▶ _TASK DESCRIPTION_:
Copy the listing that follows exactly. Its pictures do not belong in the copy.
───── MATERIAL FOR THIS EXERCISE ─────
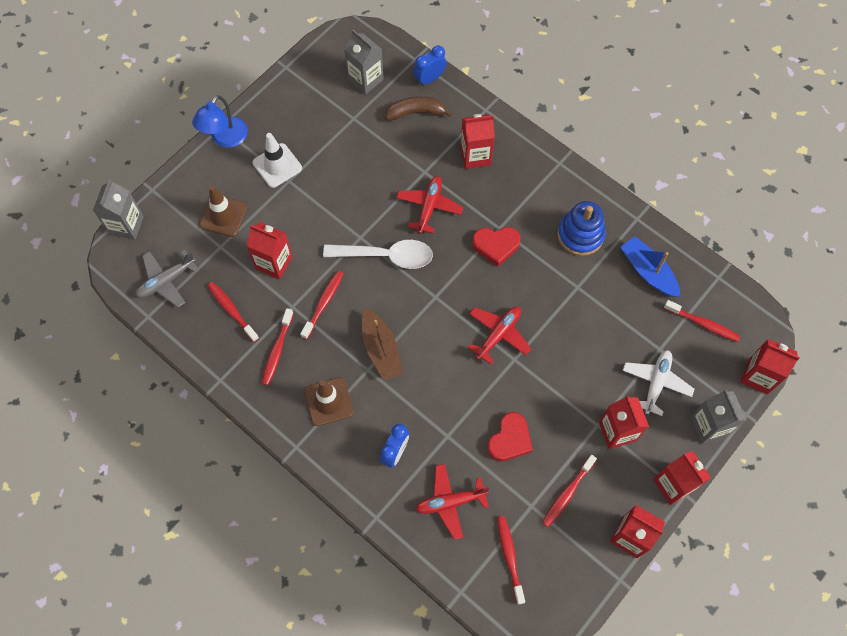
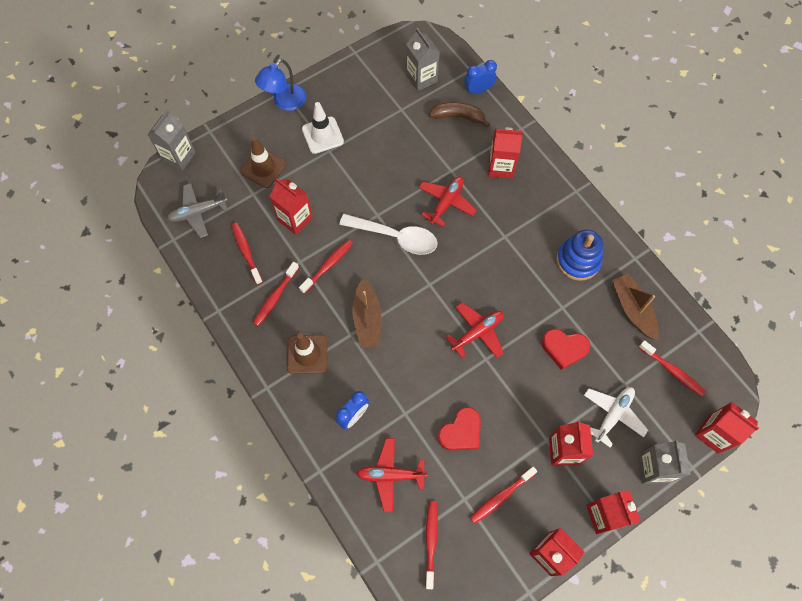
camera: 15 degrees right, 0 degrees up
(496, 246) = (497, 252): red heart -> red heart (564, 348)
(648, 271) = (632, 309): blue boat -> brown boat

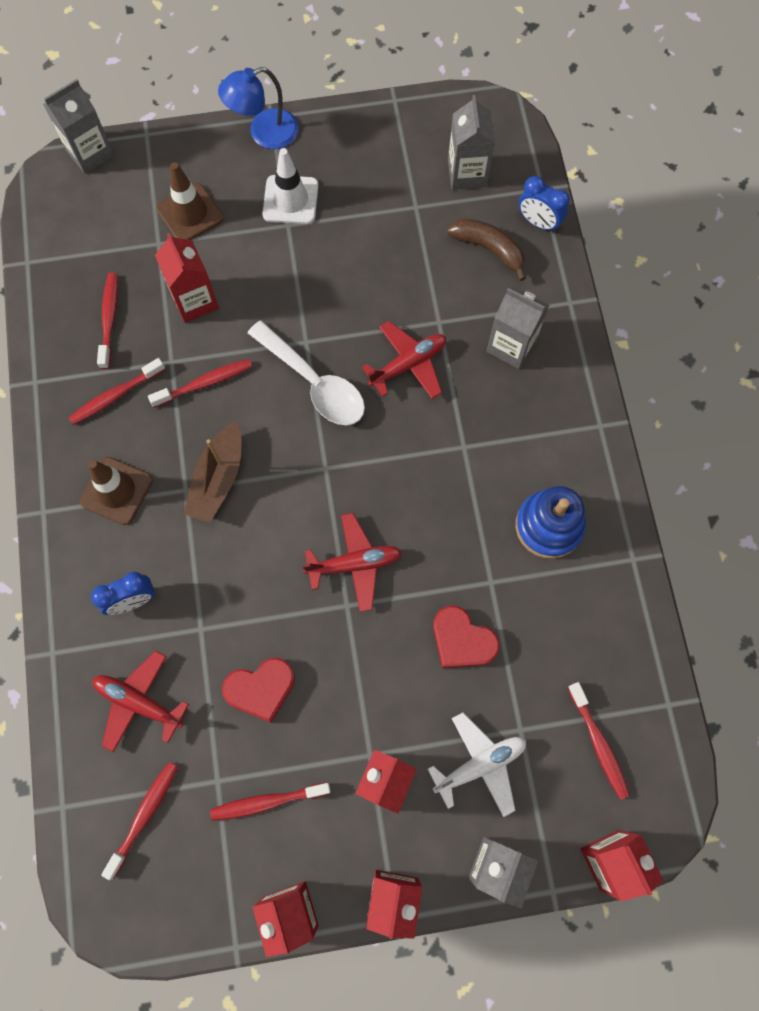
camera: 25 degrees right, 5 degrees up
(198, 212) = (76, 239): grey plane -> none
(478, 90) = (538, 222): blue clock -> blue clock turned 150 degrees counterclockwise
(501, 167) = (511, 346): red carton -> grey carton
(632, 309) = (589, 630): brown boat -> none

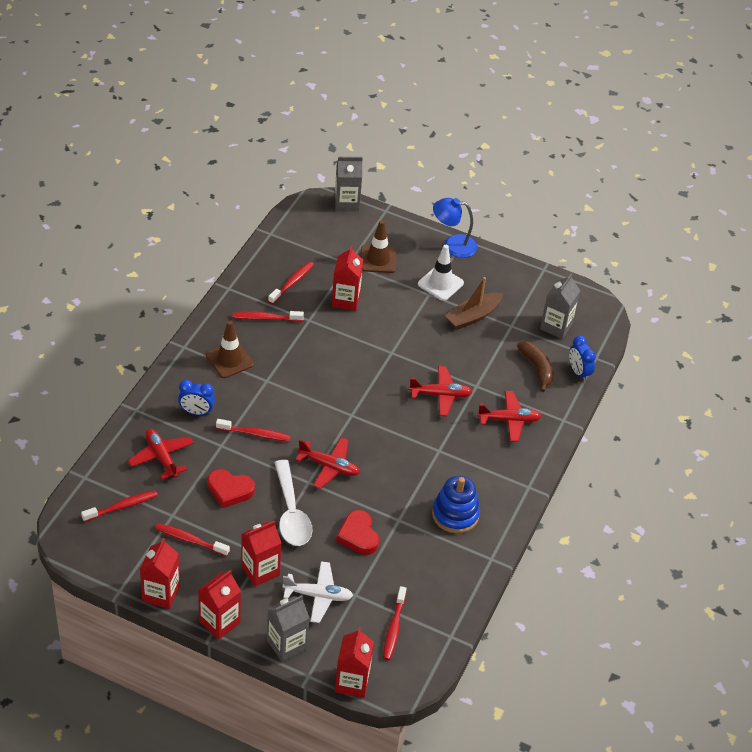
camera: 30 degrees right, 25 degrees down
(205, 383) = (319, 339): red toothbrush -> red toothbrush (255, 434)
(218, 479) = (288, 386): brown boat -> brown boat (473, 316)
(314, 383) = (379, 373): white spoon -> white spoon (291, 513)
(511, 346) = (509, 420): grey carton -> red plane

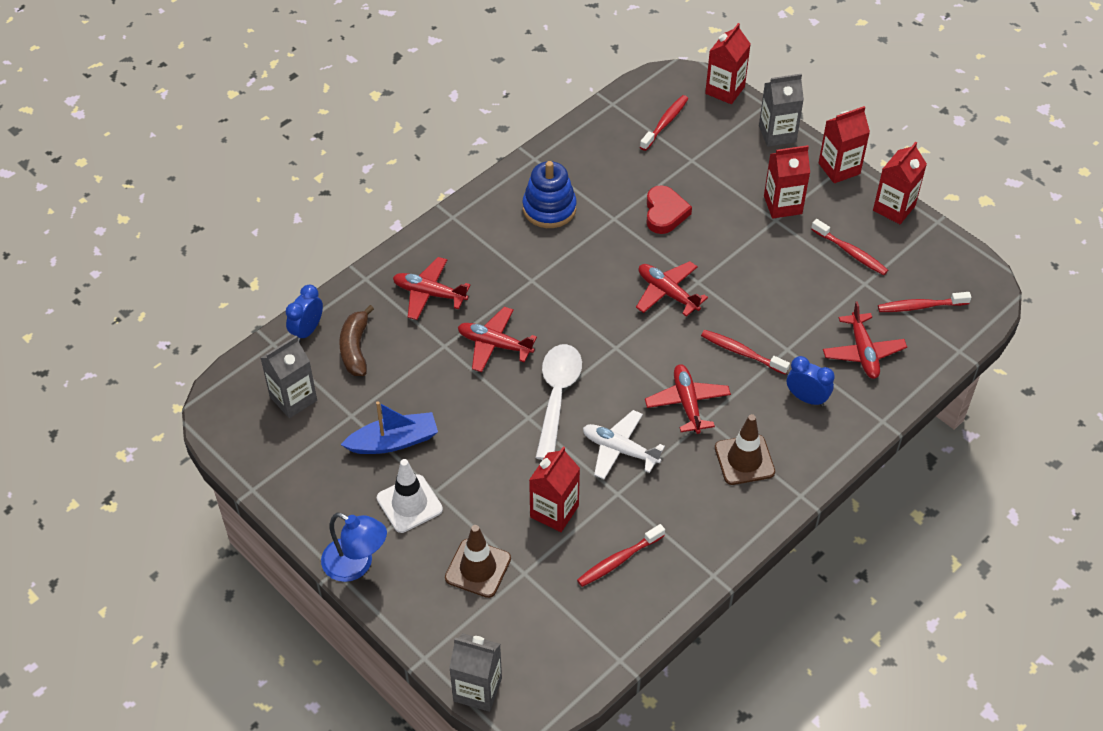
camera: 155 degrees left, 5 degrees up
(229, 490) = (792, 294): red heart -> none
(265, 318) = (676, 511): red toothbrush -> none
(283, 388) = (687, 403): none -> red plane
(291, 513) = (729, 253): white spoon -> white spoon (557, 396)
(318, 595) = (730, 168): white plane -> white plane (620, 450)
(473, 316) = (393, 441): brown boat -> blue boat
(578, 372) = (307, 330): blue clock -> blue clock turned 150 degrees counterclockwise

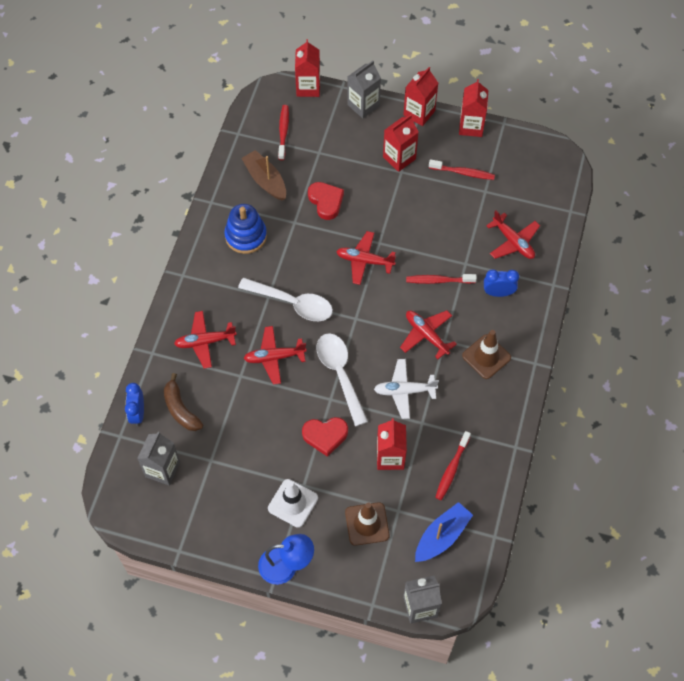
camera: 30 degrees left, 10 degrees up
(393, 441) = (252, 464): blue boat -> blue boat (442, 536)
(495, 452) = (325, 436): none -> red heart
(554, 299) = (292, 303): none -> white spoon
(610, 162) = (265, 180): none -> brown boat
(920, 306) = (529, 191): red toothbrush -> none

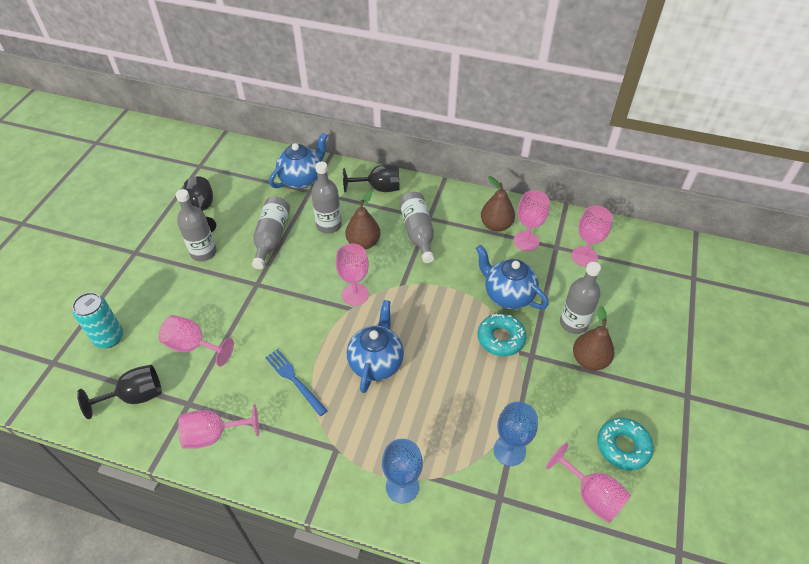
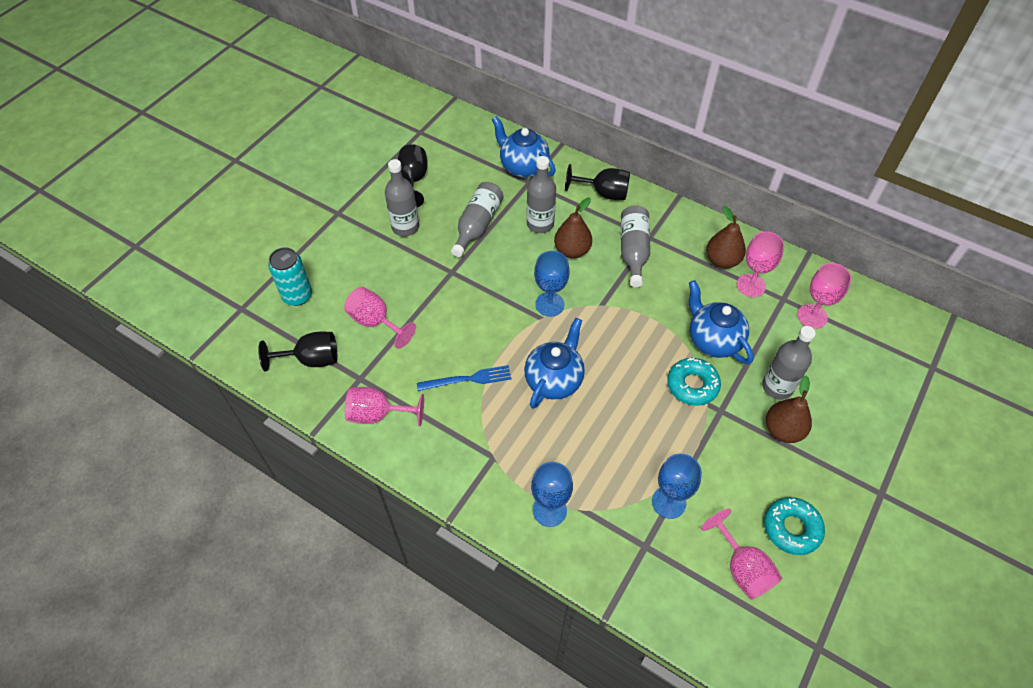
camera: 15 degrees right, 5 degrees up
(294, 380) = (467, 379): blue fork -> blue fork turned 105 degrees clockwise
(301, 179) = (523, 167): blue teapot -> blue teapot turned 105 degrees counterclockwise
(355, 294) = (549, 304): pink goblet -> blue goblet

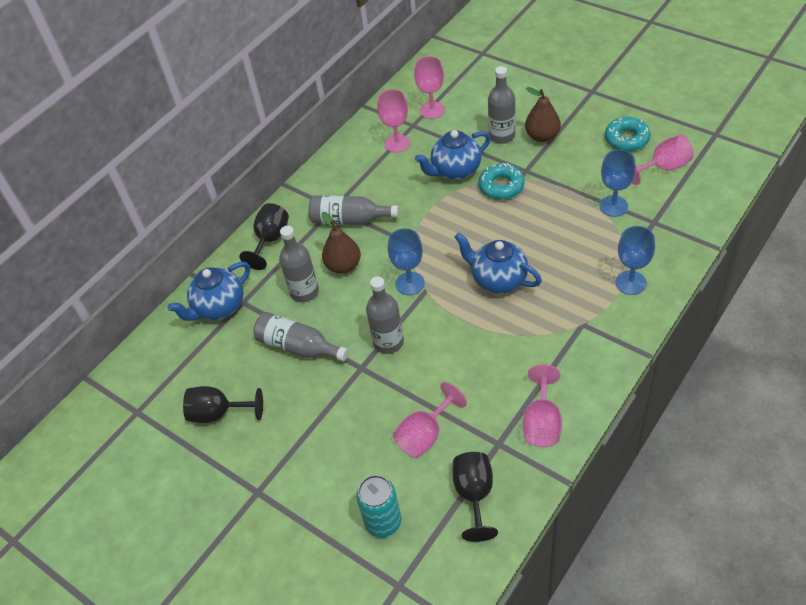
camera: 80 degrees left, 5 degrees down
(405, 227) = (291, 416): grey bottle -> grey bottle (388, 342)
(467, 379) = (498, 347): blue fork -> none
(722, 260) = (367, 159): brown pear -> none

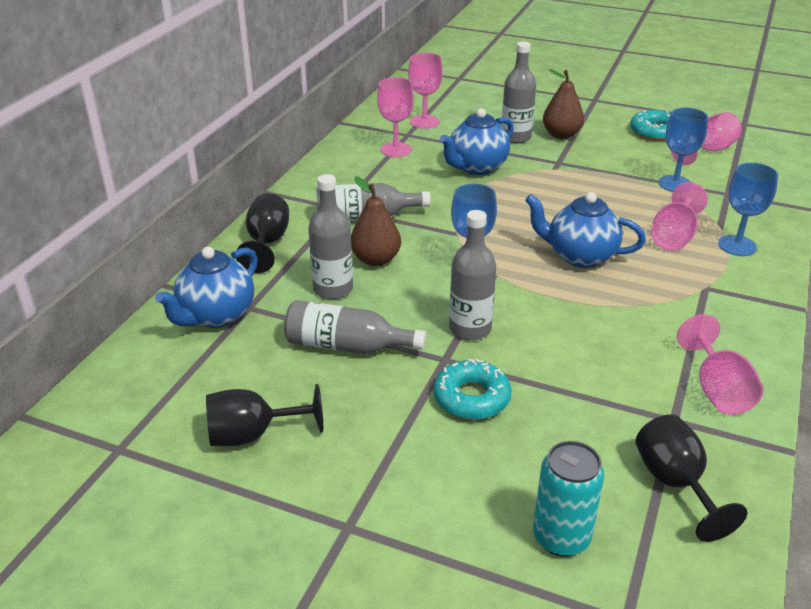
camera: 20 degrees left, 15 degrees down
(425, 435) = (570, 422): pink goblet -> pink goblet (674, 237)
(501, 186) = (537, 176): turquoise donut -> turquoise donut (471, 398)

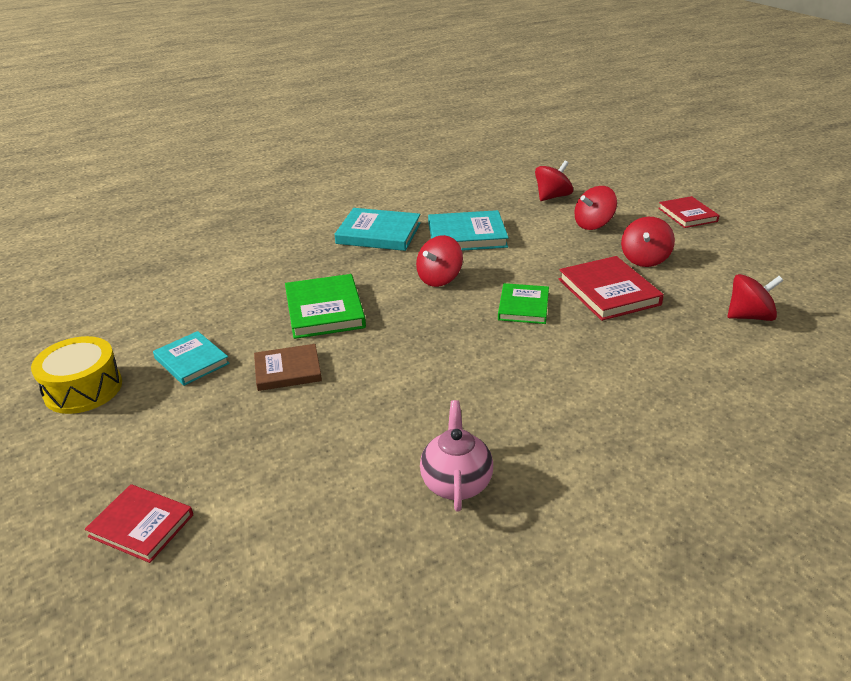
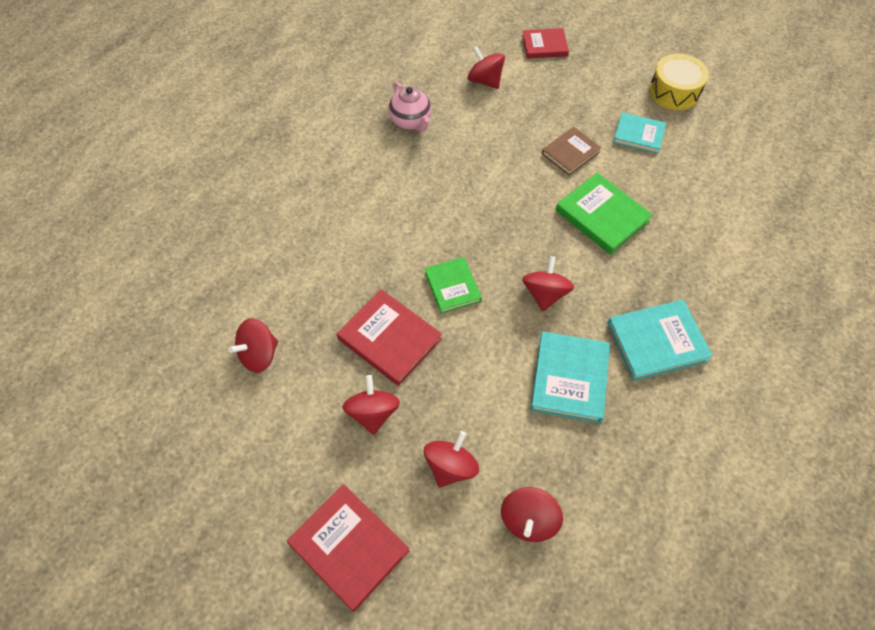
camera: 150 degrees right, 25 degrees up
(293, 503) = (485, 81): none -> red spinning top
(467, 235) = (569, 378): turquoise book -> turquoise book turned 45 degrees counterclockwise
(687, 215) = (349, 547): red book -> red book, size x1.51

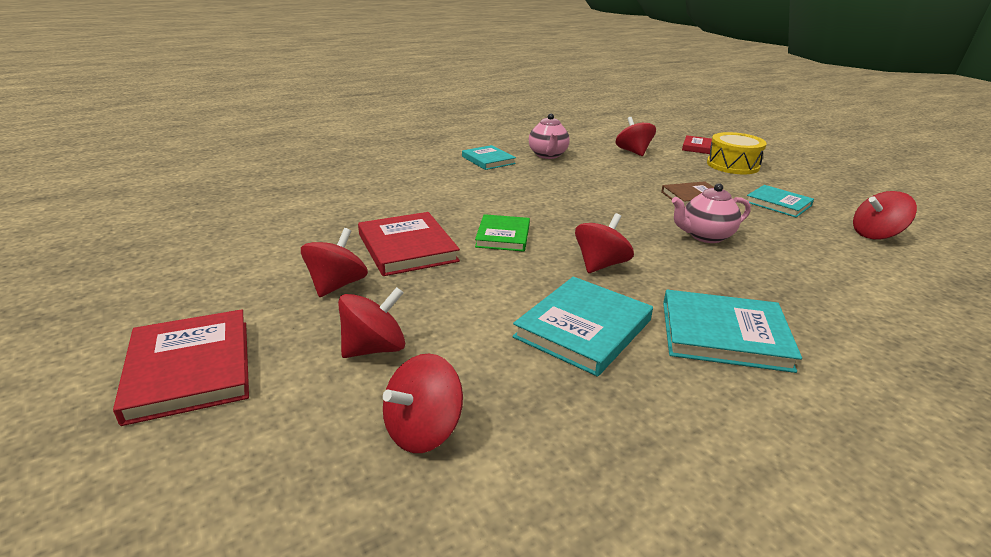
camera: 25 degrees right, 30 degrees down
(259, 355) = (281, 224): red spinning top -> red spinning top (875, 235)
(361, 156) = (488, 160): none -> turquoise book
(602, 216) = (705, 236): green book -> pink teapot
(674, 92) = (833, 191): yellow drum -> yellow drum (732, 165)

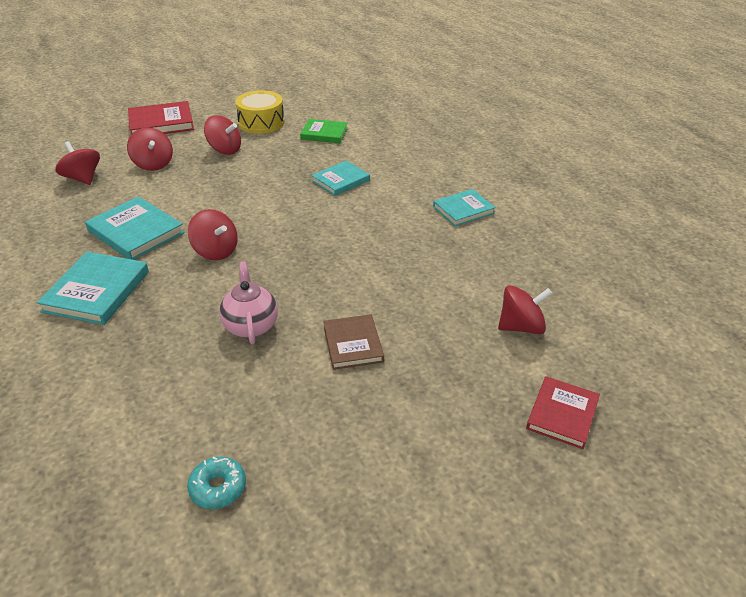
camera: 95 degrees right, 10 degrees up
(407, 248) = (268, 170): red book -> none
(503, 236) = (278, 209): green book -> green book (324, 133)
(548, 155) = (488, 251): pink teapot -> none
(732, 165) = (481, 425): yellow drum -> yellow drum (261, 122)
(778, 204) = (327, 422): turquoise book -> turquoise book (341, 181)
(875, 235) = (218, 488): red spinning top -> turquoise donut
─────
▶ _WRITTEN RESPONSE_:
camera: 15 degrees right, 0 degrees up
(496, 246) = (497, 252): red heart -> red heart (564, 348)
(648, 271) = (632, 309): blue boat -> brown boat

camera: 25 degrees right, 5 degrees up
(198, 212) = (76, 239): grey plane -> none
(478, 90) = (538, 222): blue clock -> blue clock turned 150 degrees counterclockwise
(501, 167) = (511, 346): red carton -> grey carton
(632, 309) = (589, 630): brown boat -> none

camera: 30 degrees right, 25 degrees down
(205, 383) = (319, 339): red toothbrush -> red toothbrush (255, 434)
(218, 479) = (288, 386): brown boat -> brown boat (473, 316)
(314, 383) = (379, 373): white spoon -> white spoon (291, 513)
(511, 346) = (509, 420): grey carton -> red plane

camera: 155 degrees left, 5 degrees up
(229, 490) = (792, 294): red heart -> none
(265, 318) = (676, 511): red toothbrush -> none
(283, 388) = (687, 403): none -> red plane
(291, 513) = (729, 253): white spoon -> white spoon (557, 396)
(318, 595) = (730, 168): white plane -> white plane (620, 450)
(473, 316) = (393, 441): brown boat -> blue boat
(578, 372) = (307, 330): blue clock -> blue clock turned 150 degrees counterclockwise

camera: 30 degrees left, 10 degrees up
(393, 441) = (252, 464): blue boat -> blue boat (442, 536)
(495, 452) = (325, 436): none -> red heart
(554, 299) = (292, 303): none -> white spoon
(610, 162) = (265, 180): none -> brown boat
(920, 306) = (529, 191): red toothbrush -> none

camera: 15 degrees right, 5 degrees up
(294, 380) = (467, 379): blue fork -> blue fork turned 105 degrees clockwise
(301, 179) = (523, 167): blue teapot -> blue teapot turned 105 degrees counterclockwise
(355, 294) = (549, 304): pink goblet -> blue goblet

camera: 80 degrees left, 5 degrees down
(405, 227) = (291, 416): grey bottle -> grey bottle (388, 342)
(467, 379) = (498, 347): blue fork -> none
(722, 260) = (367, 159): brown pear -> none

camera: 20 degrees left, 15 degrees down
(425, 435) = (570, 422): pink goblet -> pink goblet (674, 237)
(501, 186) = (537, 176): turquoise donut -> turquoise donut (471, 398)

camera: 150 degrees right, 25 degrees up
(293, 503) = (485, 81): none -> red spinning top
(467, 235) = (569, 378): turquoise book -> turquoise book turned 45 degrees counterclockwise
(687, 215) = (349, 547): red book -> red book, size x1.51

camera: 25 degrees right, 30 degrees down
(259, 355) = (281, 224): red spinning top -> red spinning top (875, 235)
(361, 156) = (488, 160): none -> turquoise book
(602, 216) = (705, 236): green book -> pink teapot
(674, 92) = (833, 191): yellow drum -> yellow drum (732, 165)

camera: 95 degrees right, 10 degrees up
(407, 248) = (268, 170): red book -> none
(503, 236) = (278, 209): green book -> green book (324, 133)
(548, 155) = (488, 251): pink teapot -> none
(732, 165) = (481, 425): yellow drum -> yellow drum (261, 122)
(778, 204) = (327, 422): turquoise book -> turquoise book (341, 181)
(875, 235) = (218, 488): red spinning top -> turquoise donut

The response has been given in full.